#### WORK TO BE COMPLETED
Find every line in the records below that holds the word "none", and copy it out.

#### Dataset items
+ + + + +
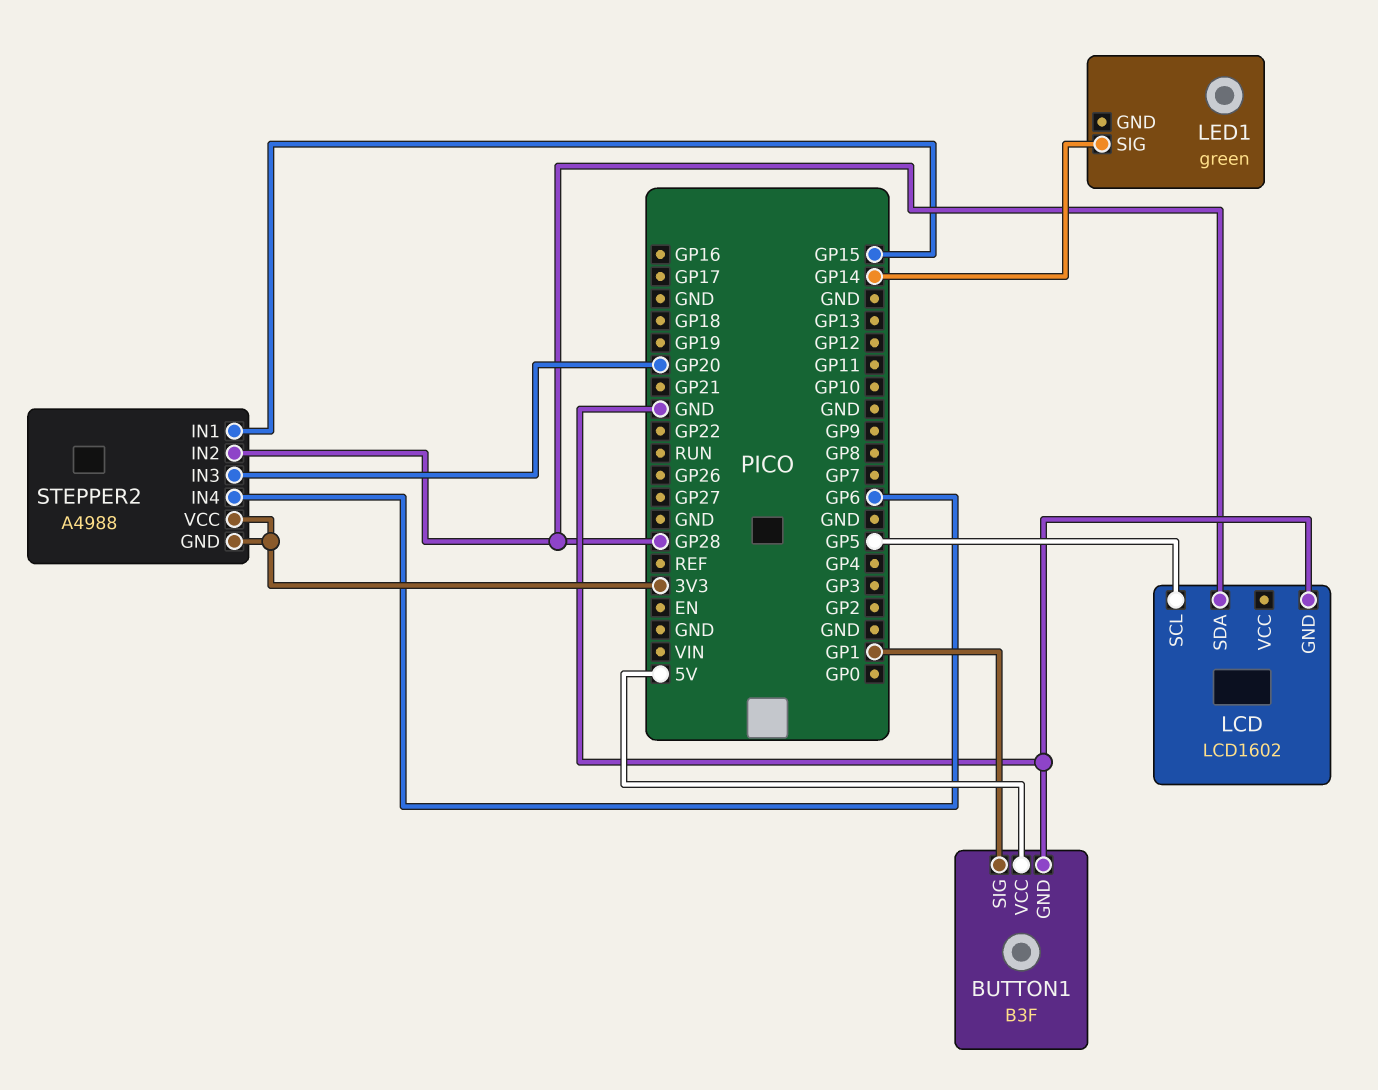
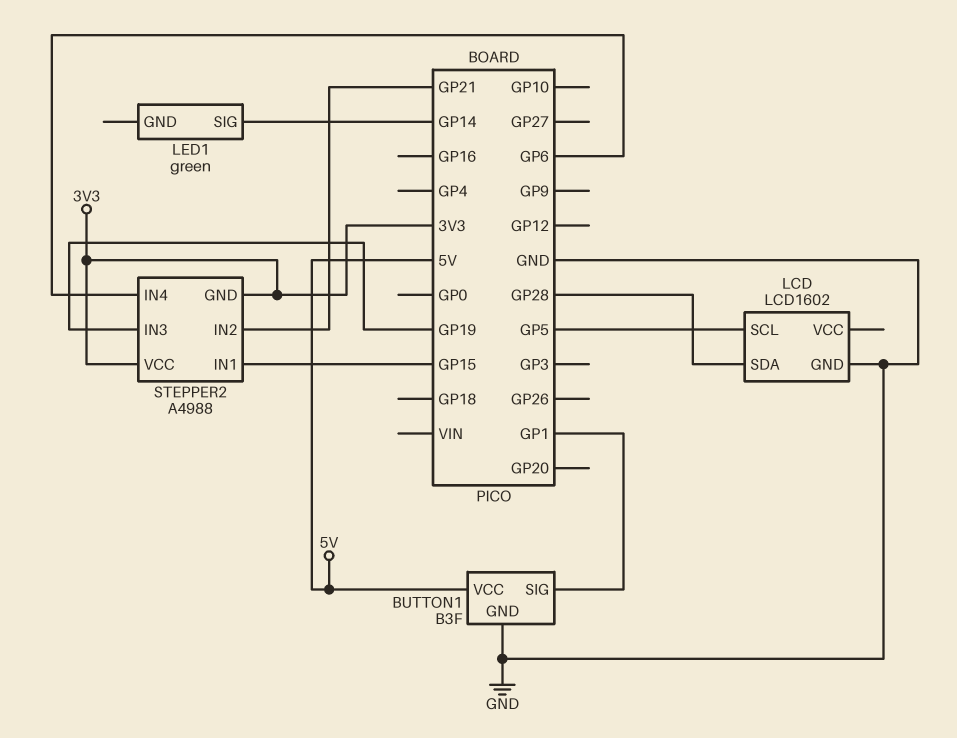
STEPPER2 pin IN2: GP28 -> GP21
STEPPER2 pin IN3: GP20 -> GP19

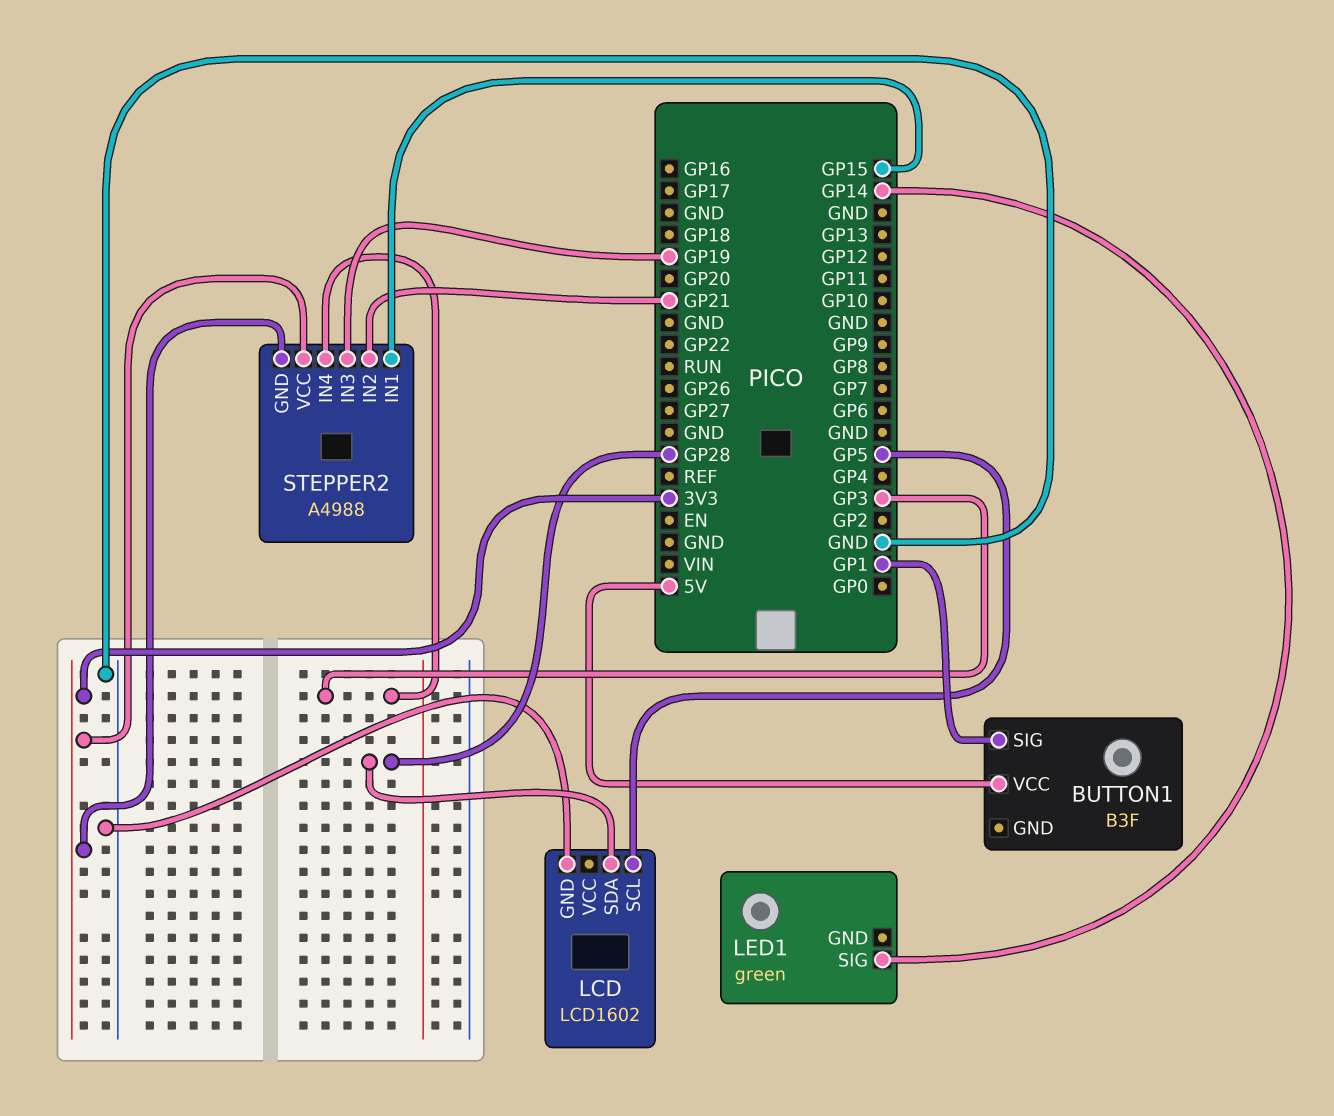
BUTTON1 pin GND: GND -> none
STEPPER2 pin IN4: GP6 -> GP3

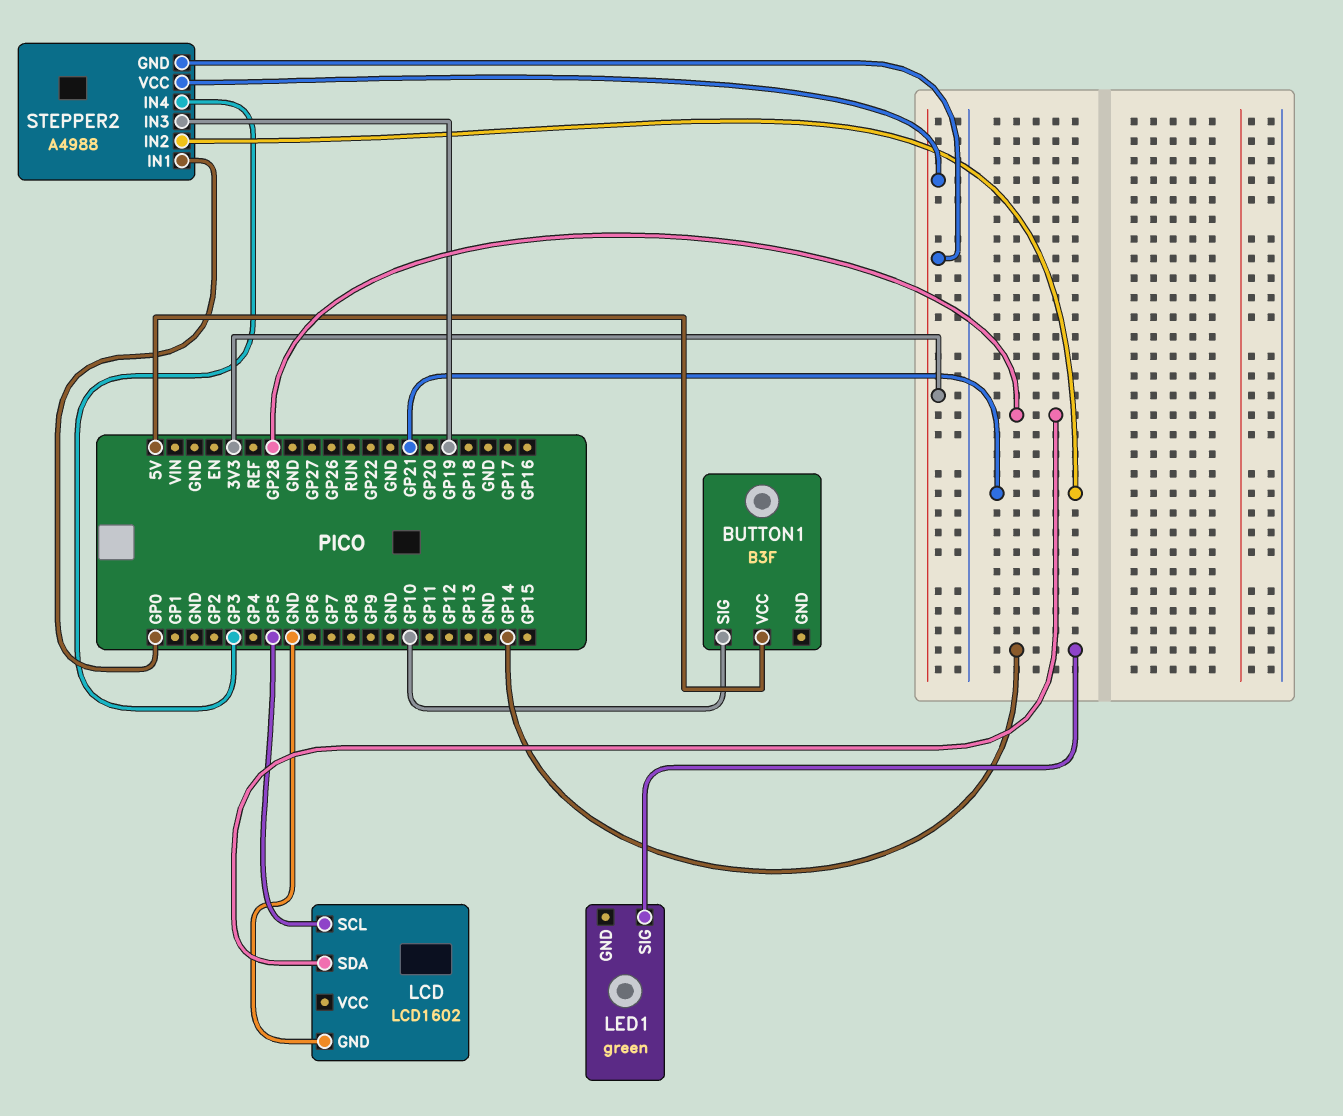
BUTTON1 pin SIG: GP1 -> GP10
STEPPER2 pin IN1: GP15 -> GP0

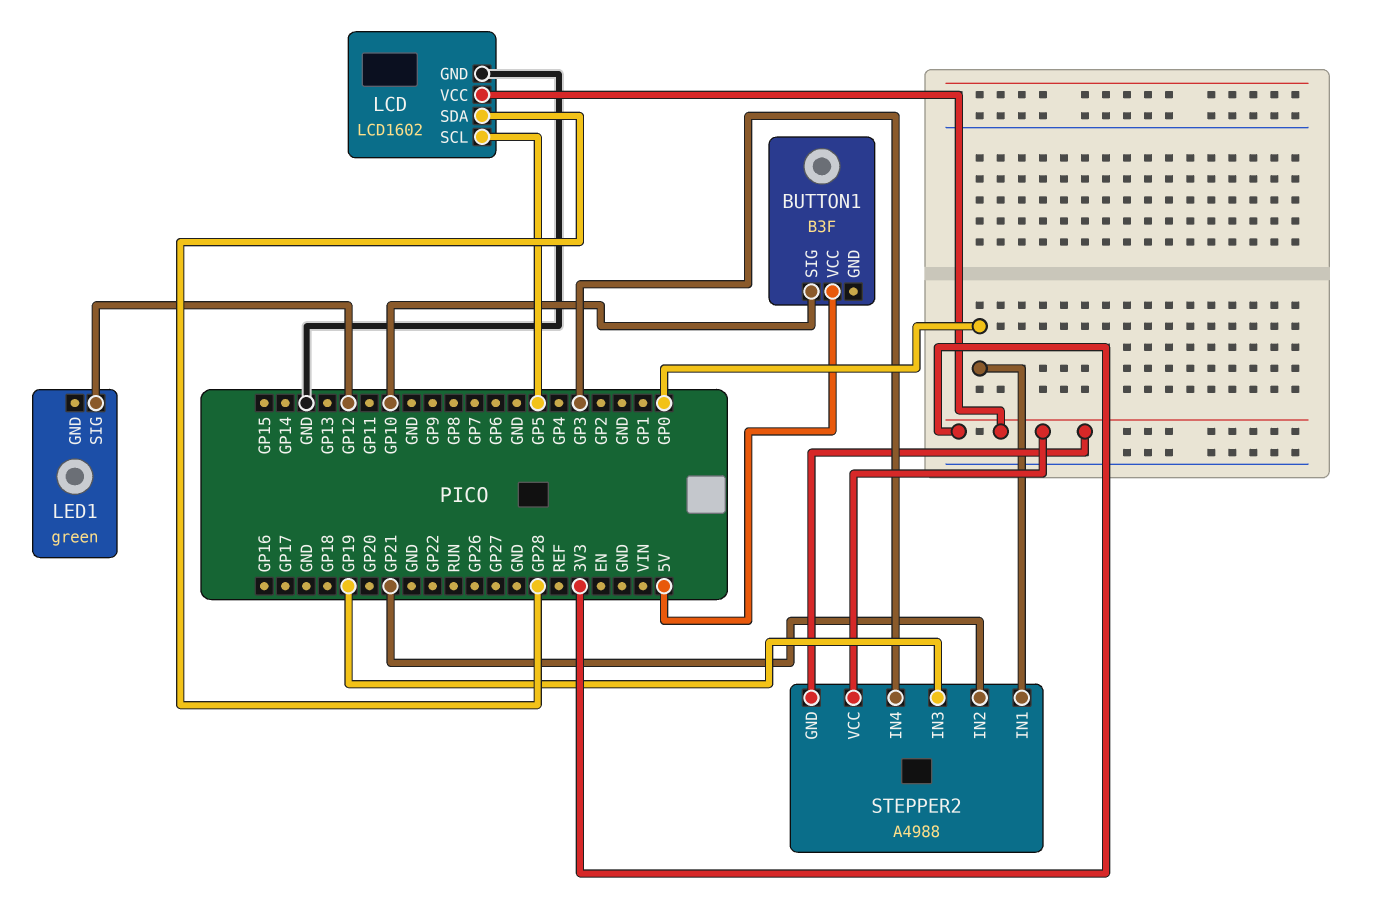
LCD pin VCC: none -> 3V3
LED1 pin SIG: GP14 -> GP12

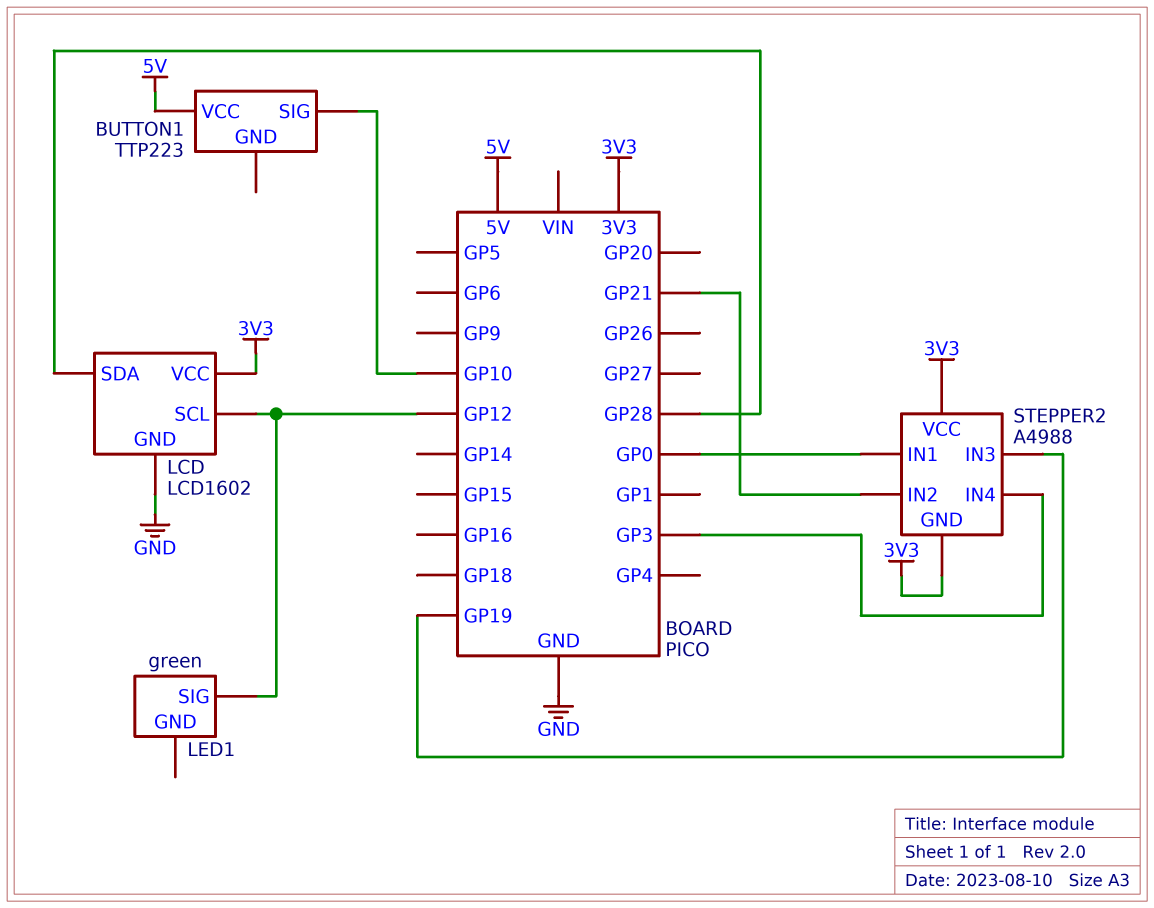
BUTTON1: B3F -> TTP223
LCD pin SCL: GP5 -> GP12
+ + + + +
#### OUTPUT OF THE EXERCISE
BUTTON1 pin GND: GND -> none
LCD pin VCC: none -> 3V3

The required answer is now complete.